Dataset entries
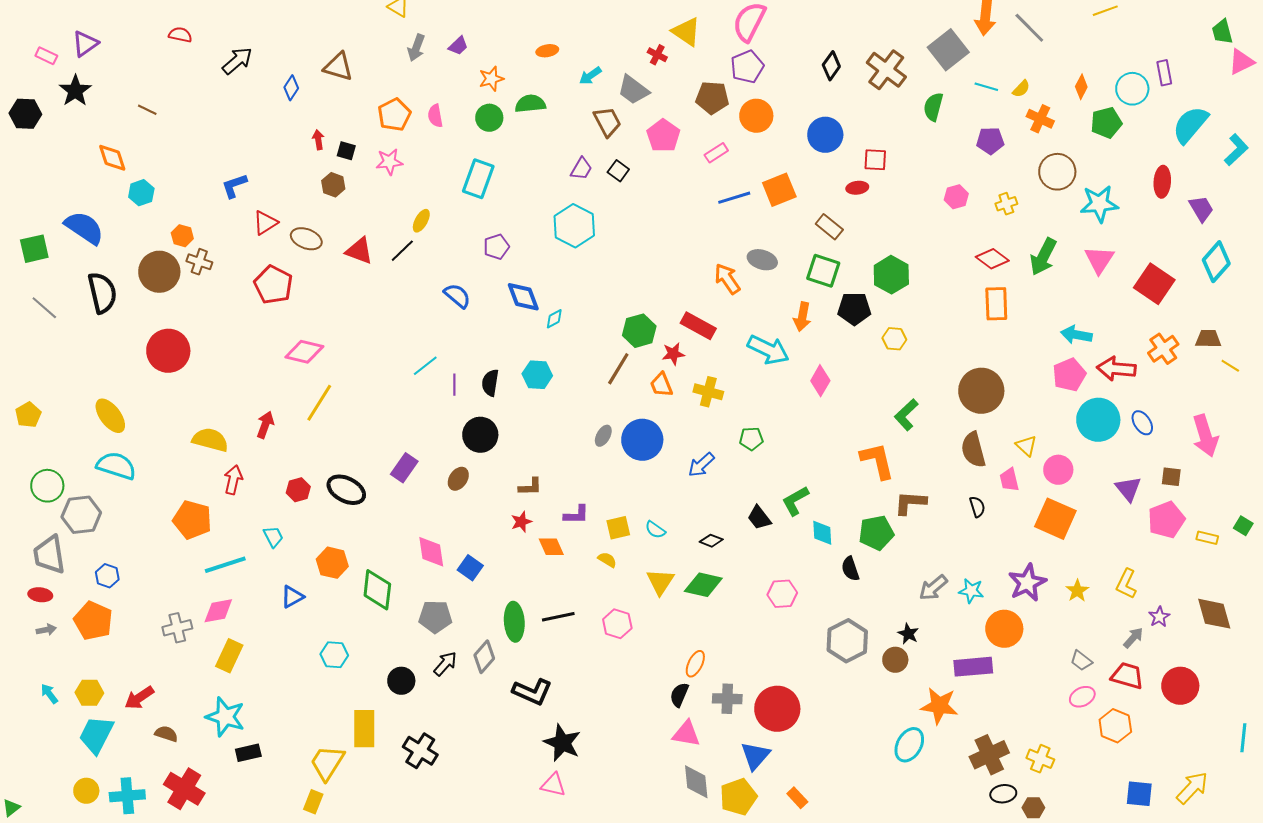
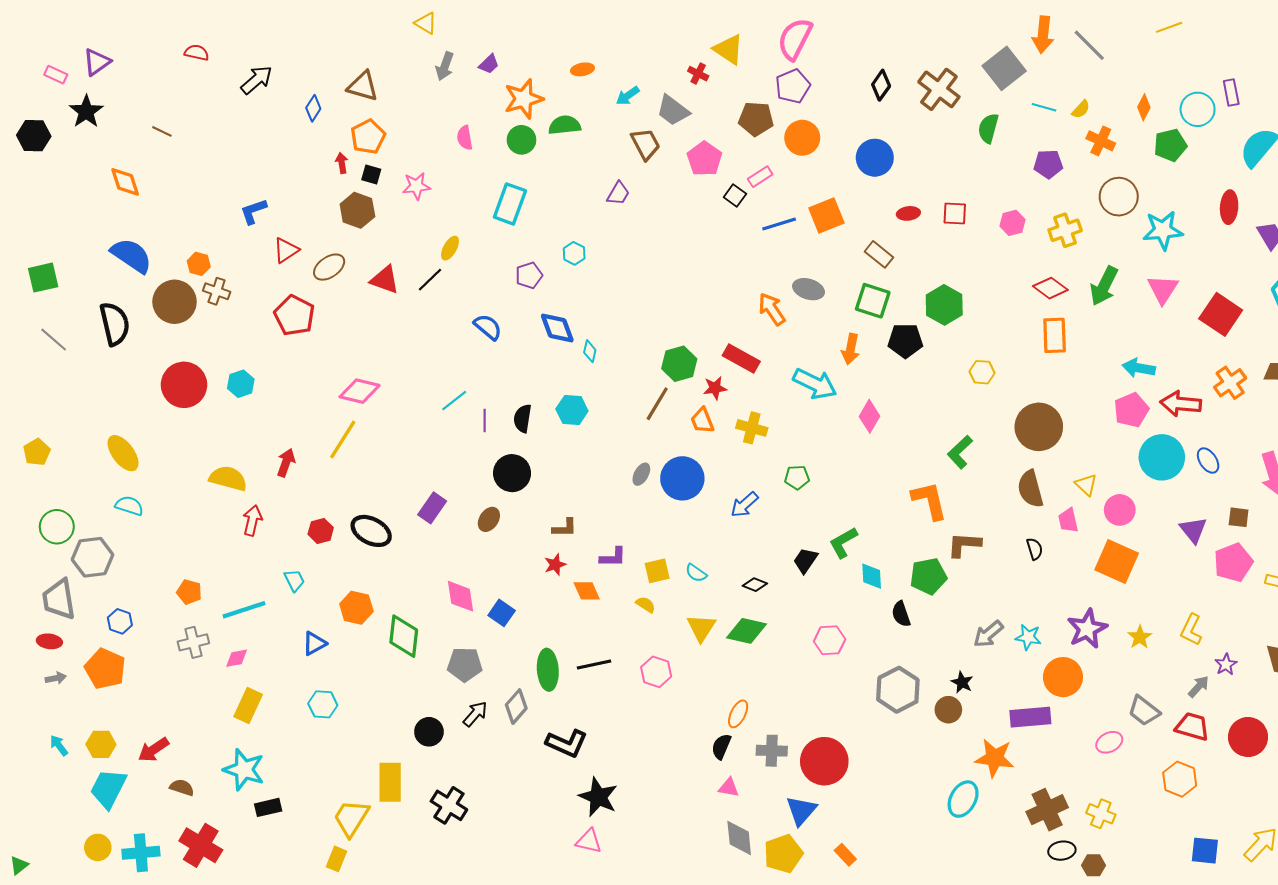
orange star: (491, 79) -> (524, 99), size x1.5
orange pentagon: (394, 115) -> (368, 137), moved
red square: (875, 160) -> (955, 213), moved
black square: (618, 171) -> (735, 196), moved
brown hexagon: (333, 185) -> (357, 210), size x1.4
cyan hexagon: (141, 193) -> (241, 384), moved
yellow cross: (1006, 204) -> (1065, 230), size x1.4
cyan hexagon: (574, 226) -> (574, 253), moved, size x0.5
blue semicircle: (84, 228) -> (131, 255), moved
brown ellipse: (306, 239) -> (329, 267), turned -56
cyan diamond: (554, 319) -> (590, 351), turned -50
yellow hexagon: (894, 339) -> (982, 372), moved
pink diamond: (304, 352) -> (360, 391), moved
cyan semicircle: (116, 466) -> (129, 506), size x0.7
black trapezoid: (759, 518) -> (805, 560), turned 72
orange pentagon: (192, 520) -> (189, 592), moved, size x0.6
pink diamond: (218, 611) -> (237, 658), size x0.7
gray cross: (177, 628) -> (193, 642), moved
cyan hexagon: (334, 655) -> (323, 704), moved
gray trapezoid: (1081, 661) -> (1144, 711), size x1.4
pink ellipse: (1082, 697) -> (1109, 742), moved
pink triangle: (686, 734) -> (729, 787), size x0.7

■ WORK ORDER ■
Print each entry exactly, leaving pictures out.

■ RESULT OF THE TASK ■
orange star: (491, 79) -> (524, 99), size x1.5
orange pentagon: (394, 115) -> (368, 137), moved
red square: (875, 160) -> (955, 213), moved
black square: (618, 171) -> (735, 196), moved
brown hexagon: (333, 185) -> (357, 210), size x1.4
cyan hexagon: (141, 193) -> (241, 384), moved
yellow cross: (1006, 204) -> (1065, 230), size x1.4
cyan hexagon: (574, 226) -> (574, 253), moved, size x0.5
blue semicircle: (84, 228) -> (131, 255), moved
brown ellipse: (306, 239) -> (329, 267), turned -56
cyan diamond: (554, 319) -> (590, 351), turned -50
yellow hexagon: (894, 339) -> (982, 372), moved
pink diamond: (304, 352) -> (360, 391), moved
cyan semicircle: (116, 466) -> (129, 506), size x0.7
black trapezoid: (759, 518) -> (805, 560), turned 72
orange pentagon: (192, 520) -> (189, 592), moved, size x0.6
pink diamond: (218, 611) -> (237, 658), size x0.7
gray cross: (177, 628) -> (193, 642), moved
cyan hexagon: (334, 655) -> (323, 704), moved
gray trapezoid: (1081, 661) -> (1144, 711), size x1.4
pink ellipse: (1082, 697) -> (1109, 742), moved
pink triangle: (686, 734) -> (729, 787), size x0.7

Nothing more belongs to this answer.